Leaving out the pictures, restate each record below word for word.

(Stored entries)
::::
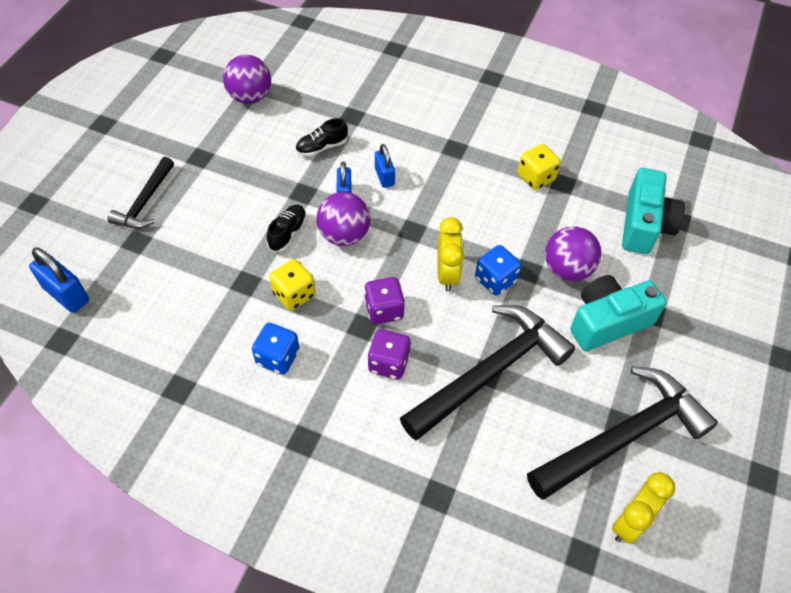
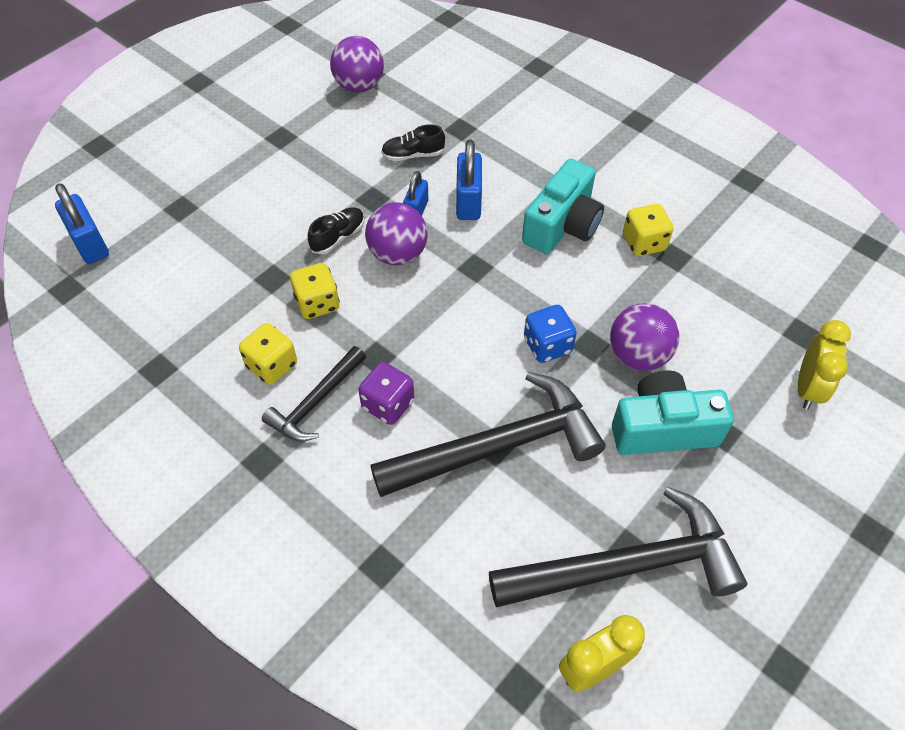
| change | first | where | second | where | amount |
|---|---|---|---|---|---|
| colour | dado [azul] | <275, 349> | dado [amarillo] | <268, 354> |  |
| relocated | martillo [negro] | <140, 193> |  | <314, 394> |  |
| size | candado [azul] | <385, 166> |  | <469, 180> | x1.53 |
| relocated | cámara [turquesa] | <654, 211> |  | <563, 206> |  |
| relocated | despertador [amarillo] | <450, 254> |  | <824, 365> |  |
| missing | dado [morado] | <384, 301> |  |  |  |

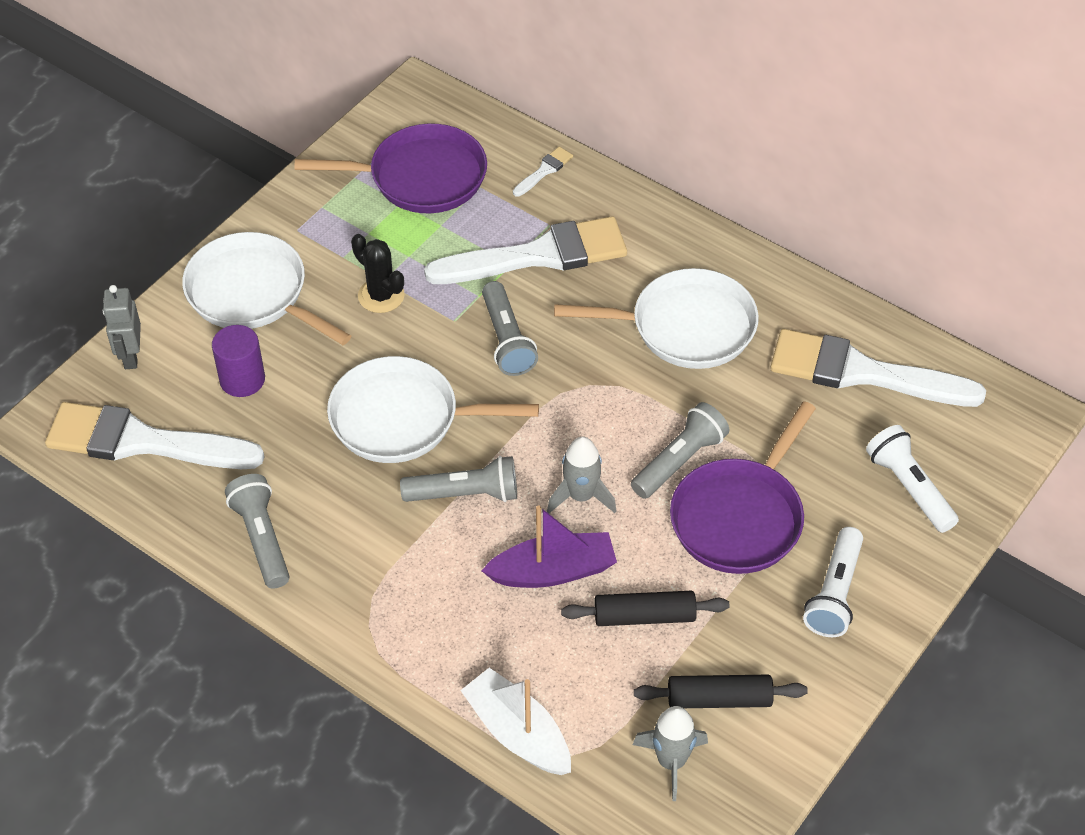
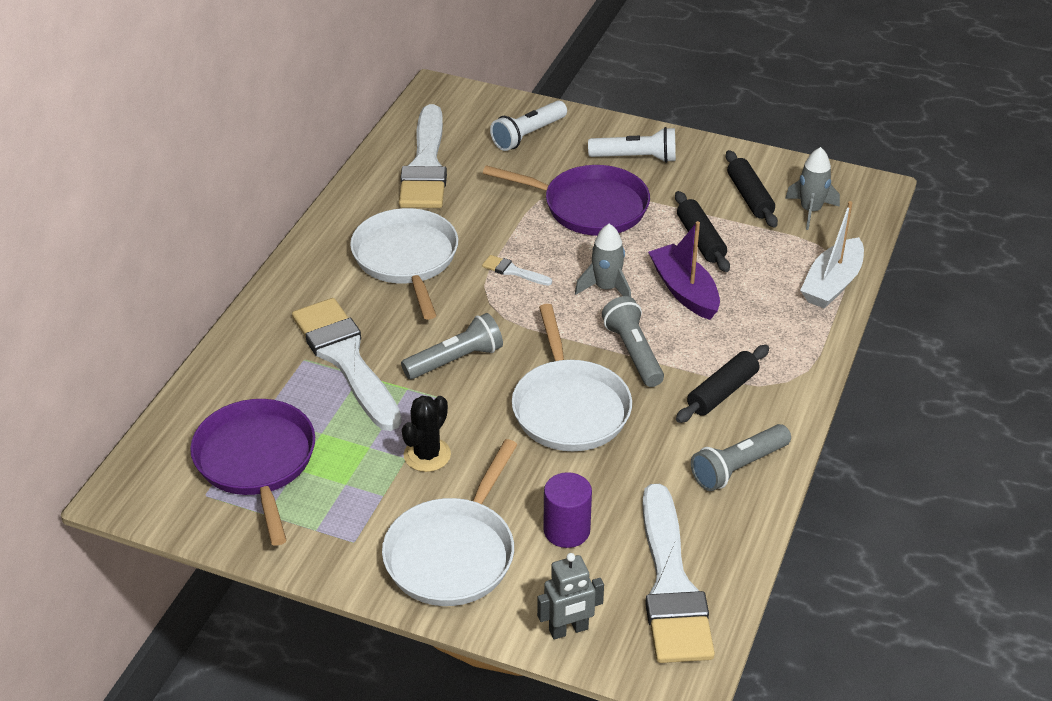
| change | first | where | second | where | amount |
|---|---|---|---|---|---|
| relocated | pincel [blanco] | <543, 172> |  | <517, 270> |  |
| appeared |  |  | rodillo [negro] | <722, 384> |  |
| missing | lámpara de mano [gris] | <680, 450> |  |  |  |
::::
*TASK RESULT*:
| change | first | where | second | where | amount |
|---|---|---|---|---|---|
| colour | dado [azul] | <275, 349> | dado [amarillo] | <268, 354> |  |
| relocated | martillo [negro] | <140, 193> |  | <314, 394> |  |
| size | candado [azul] | <385, 166> |  | <469, 180> | x1.53 |
| relocated | cámara [turquesa] | <654, 211> |  | <563, 206> |  |
| relocated | despertador [amarillo] | <450, 254> |  | <824, 365> |  |
| missing | dado [morado] | <384, 301> |  |  |  |

| change | first | where | second | where | amount |
|---|---|---|---|---|---|
| relocated | pincel [blanco] | <543, 172> |  | <517, 270> |  |
| appeared |  |  | rodillo [negro] | <722, 384> |  |
| missing | lámpara de mano [gris] | <680, 450> |  |  |  |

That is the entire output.